++++ Data supplied ++++

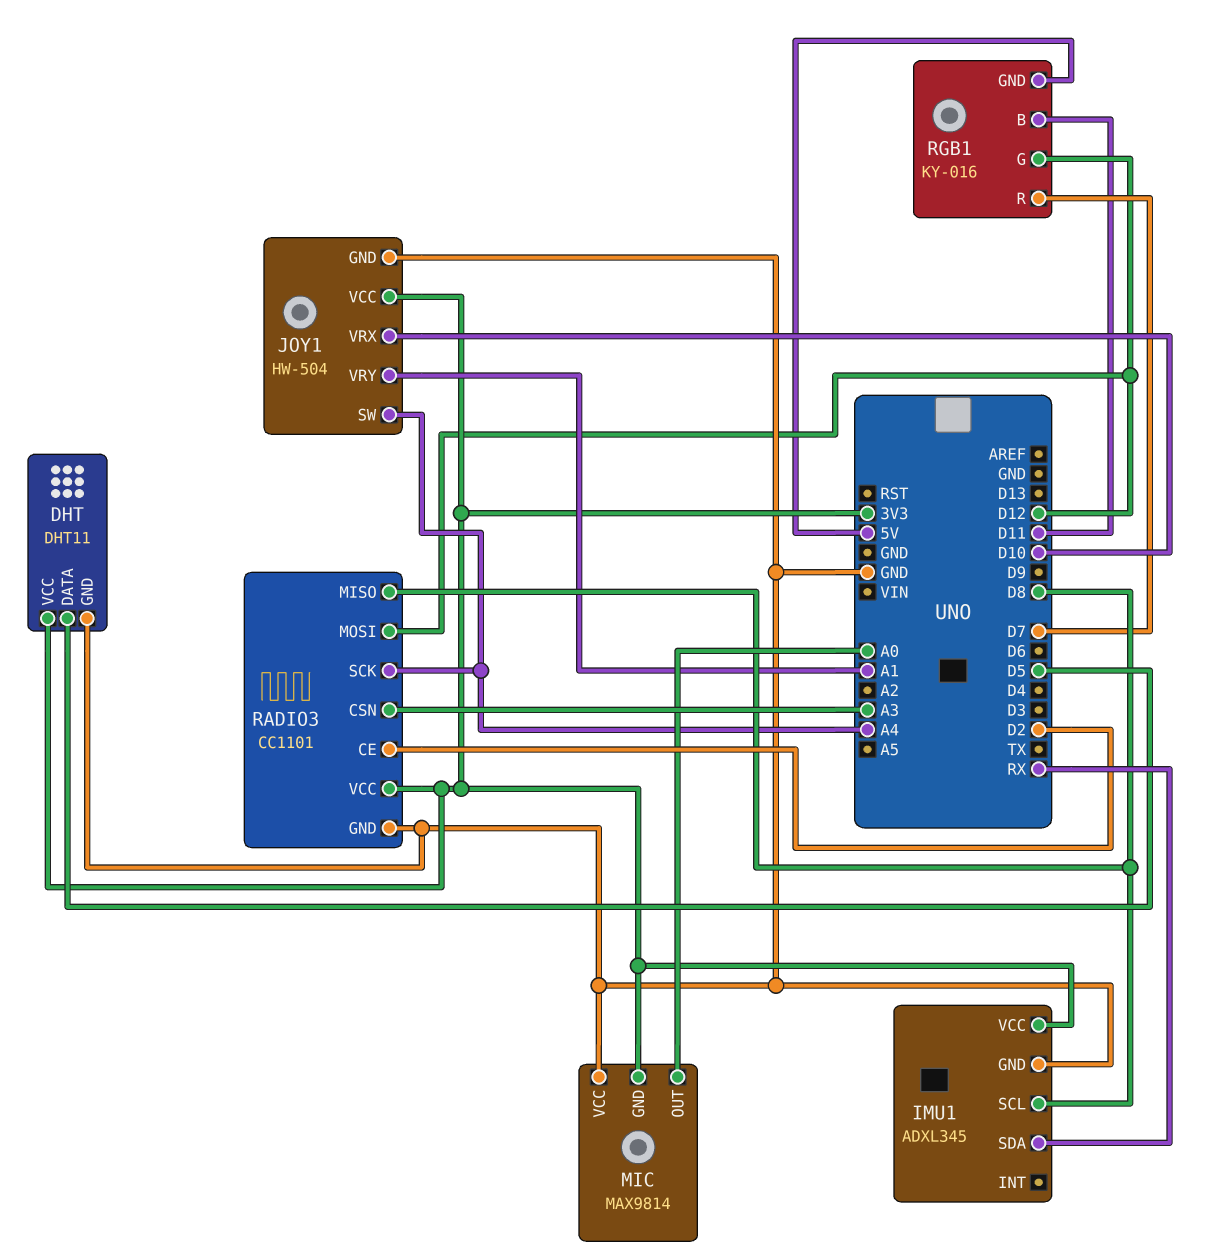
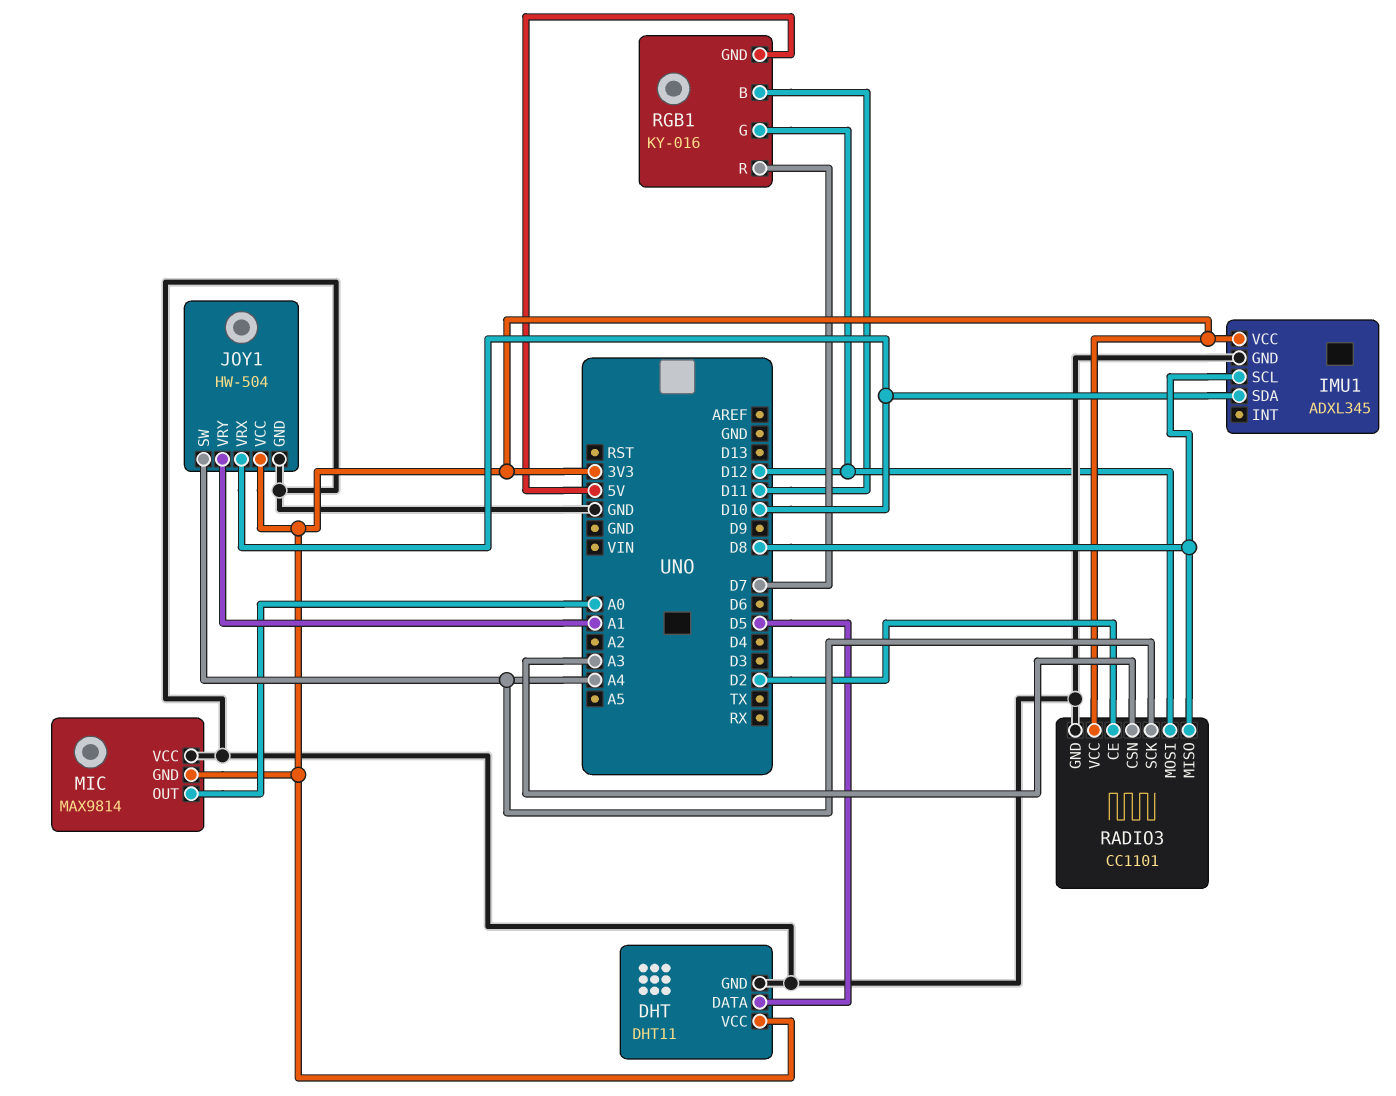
IMU1 pin SDA: RX -> D10

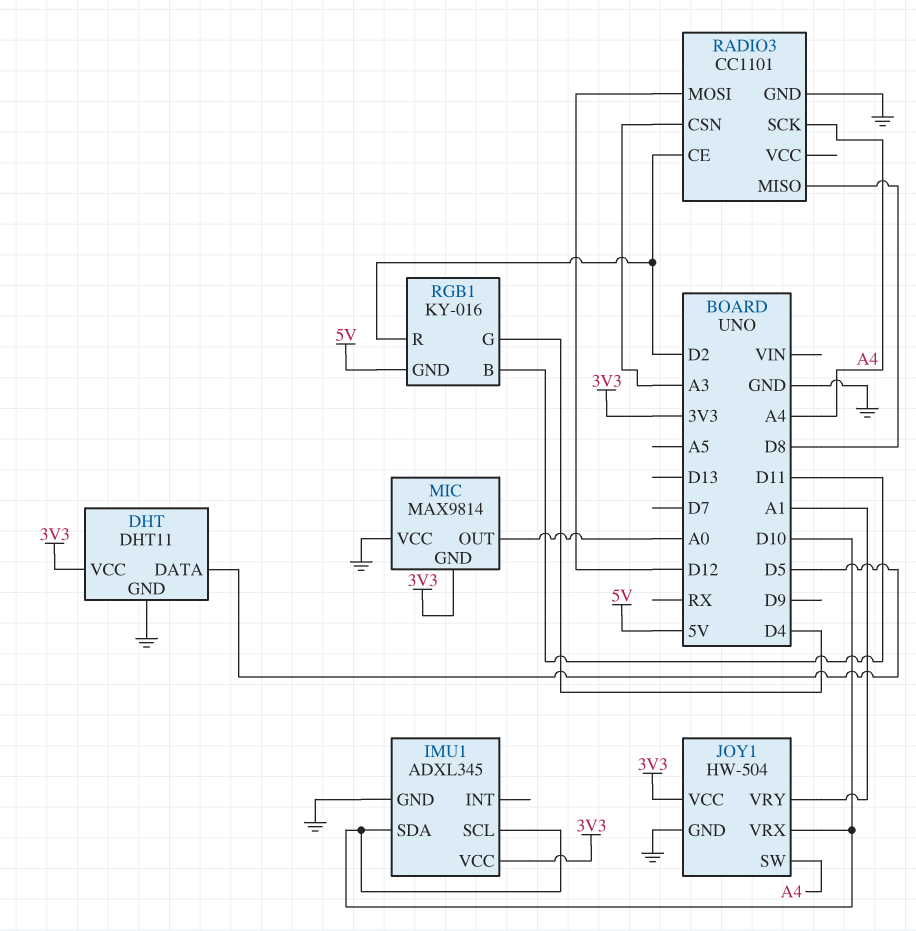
IMU1 pin SCL: D8 -> D10
RADIO3 pin VCC: 3V3 -> none
RGB1 pin G: D12 -> D4
RGB1 pin R: D7 -> D2

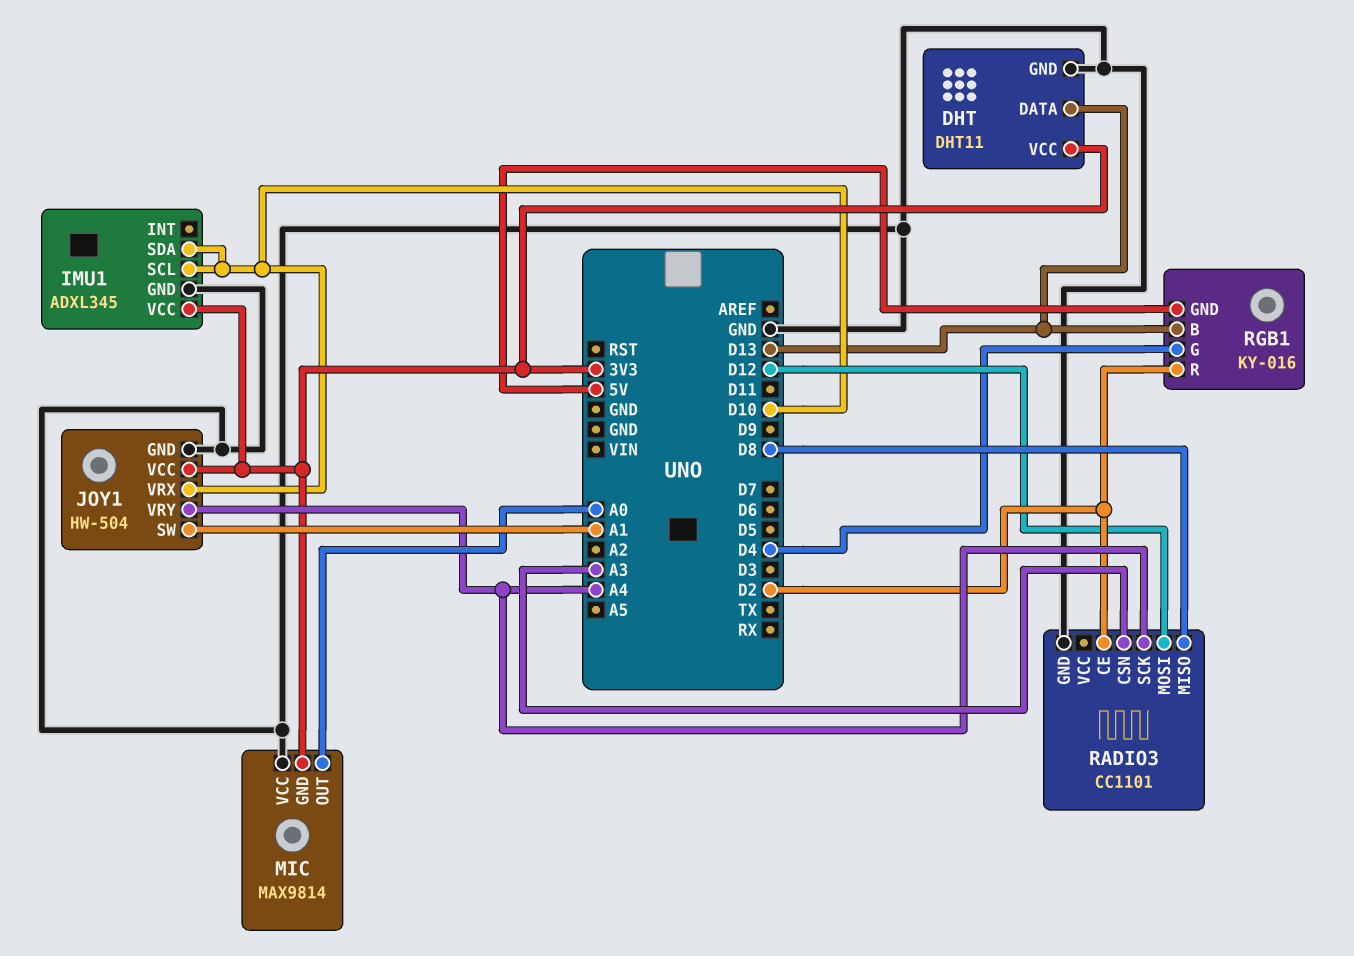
DHT pin DATA: D5 -> D13
JOY1 pin SW: A4 -> A1
JOY1 pin VRY: A1 -> A4
RGB1 pin B: D11 -> D13

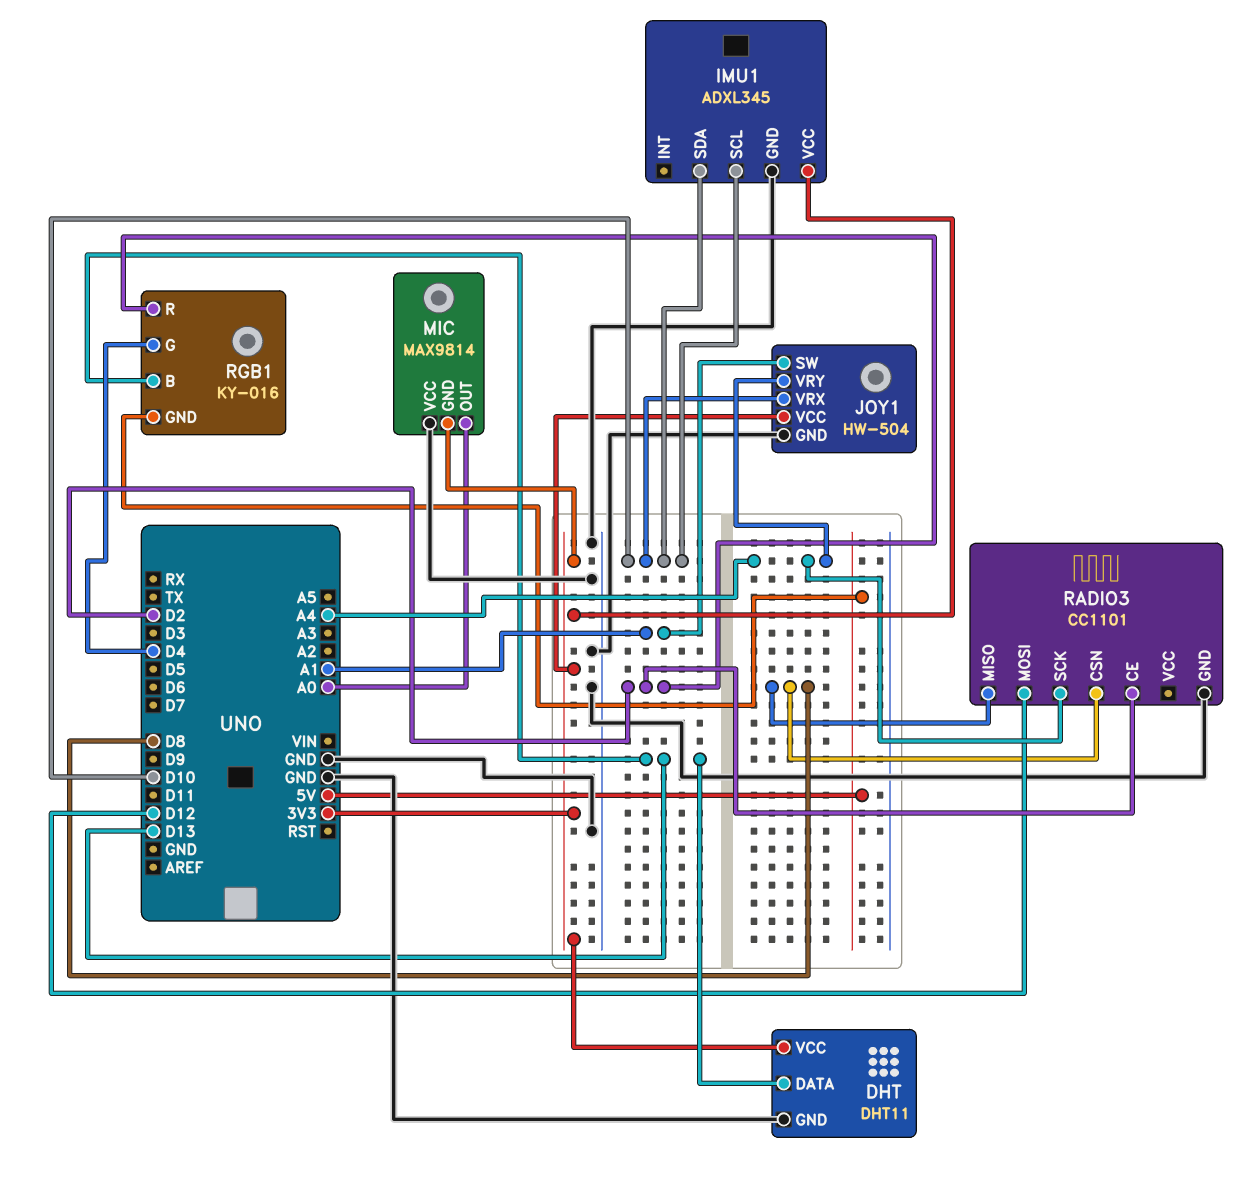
RADIO3 pin CSN: A3 -> D8

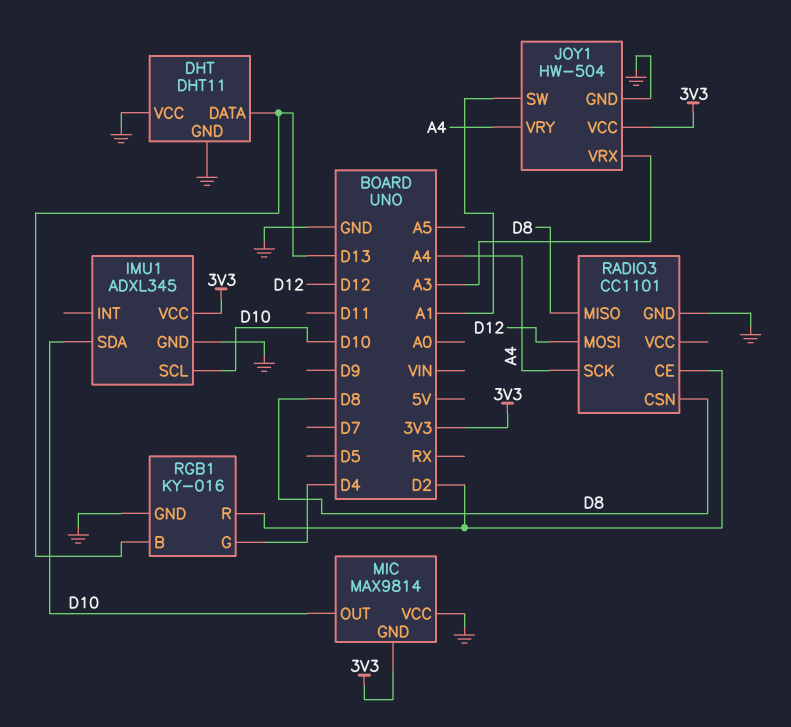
DHT pin VCC: 3V3 -> GND
JOY1 pin VRX: D10 -> A3
MIC pin OUT: A0 -> D10
RGB1 pin GND: 5V -> GND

++++

Only the lines from the one containing "DHT pin DATA: D5 -> D13" through the last line of the data belong in the copy, both included and reproduced exactly. Pictures do not.

• Solution to the problem:
DHT pin DATA: D5 -> D13
JOY1 pin SW: A4 -> A1
JOY1 pin VRY: A1 -> A4
RGB1 pin B: D11 -> D13

RADIO3 pin CSN: A3 -> D8

DHT pin VCC: 3V3 -> GND
JOY1 pin VRX: D10 -> A3
MIC pin OUT: A0 -> D10
RGB1 pin GND: 5V -> GND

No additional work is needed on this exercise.